Goal of the exercise:
Of the lines below, reproduce exactly those from the line containing "white strawberry 538" to the end, including both the first and the last.

Extracted records:

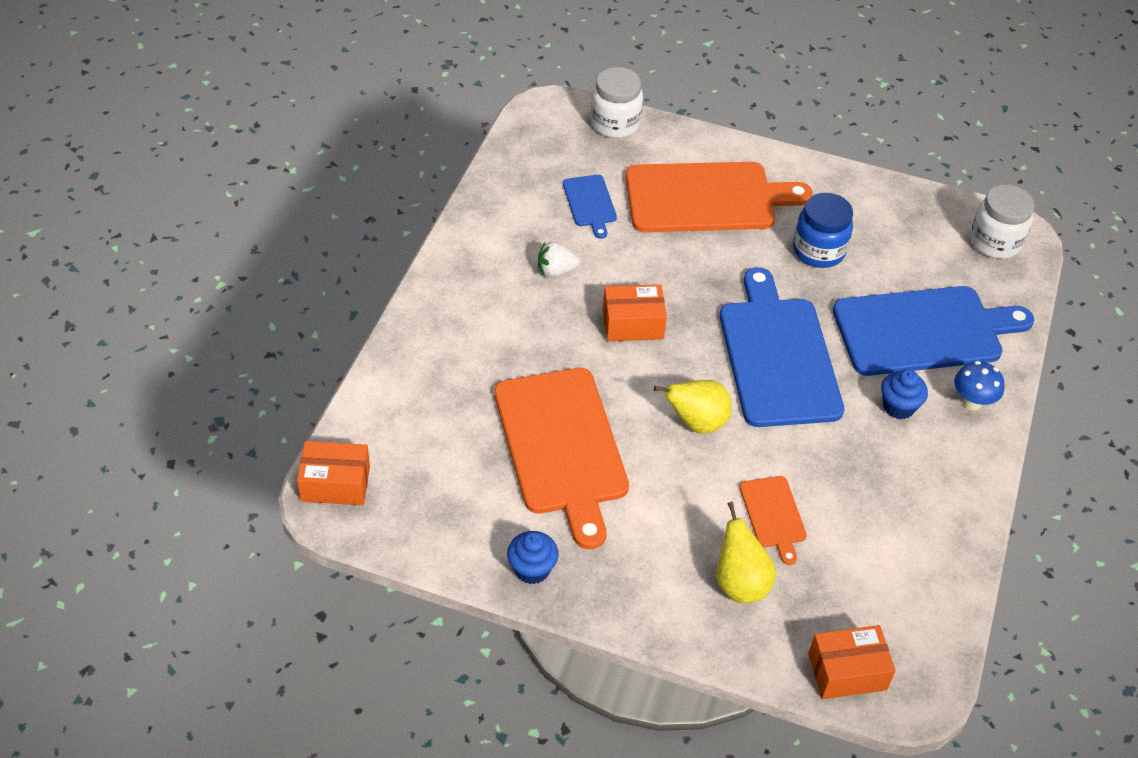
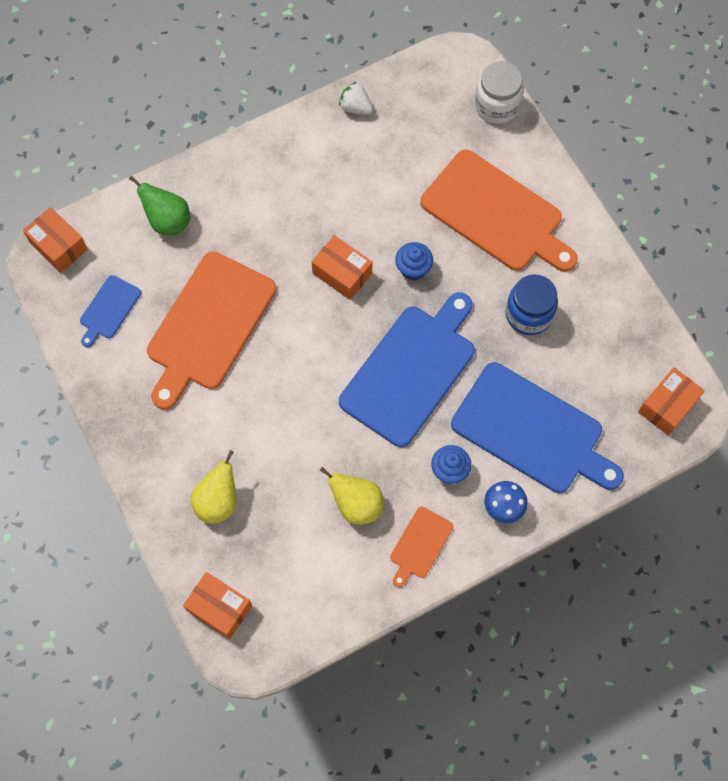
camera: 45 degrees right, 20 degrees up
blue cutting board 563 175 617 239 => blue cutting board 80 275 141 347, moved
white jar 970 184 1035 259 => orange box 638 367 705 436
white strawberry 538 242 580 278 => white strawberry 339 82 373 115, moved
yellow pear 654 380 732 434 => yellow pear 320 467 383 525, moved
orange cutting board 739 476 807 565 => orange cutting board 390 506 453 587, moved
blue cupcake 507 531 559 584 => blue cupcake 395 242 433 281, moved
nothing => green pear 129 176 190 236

Response:
white strawberry 538 242 580 278 => white strawberry 339 82 373 115, moved
yellow pear 654 380 732 434 => yellow pear 320 467 383 525, moved
orange cutting board 739 476 807 565 => orange cutting board 390 506 453 587, moved
blue cupcake 507 531 559 584 => blue cupcake 395 242 433 281, moved
nothing => green pear 129 176 190 236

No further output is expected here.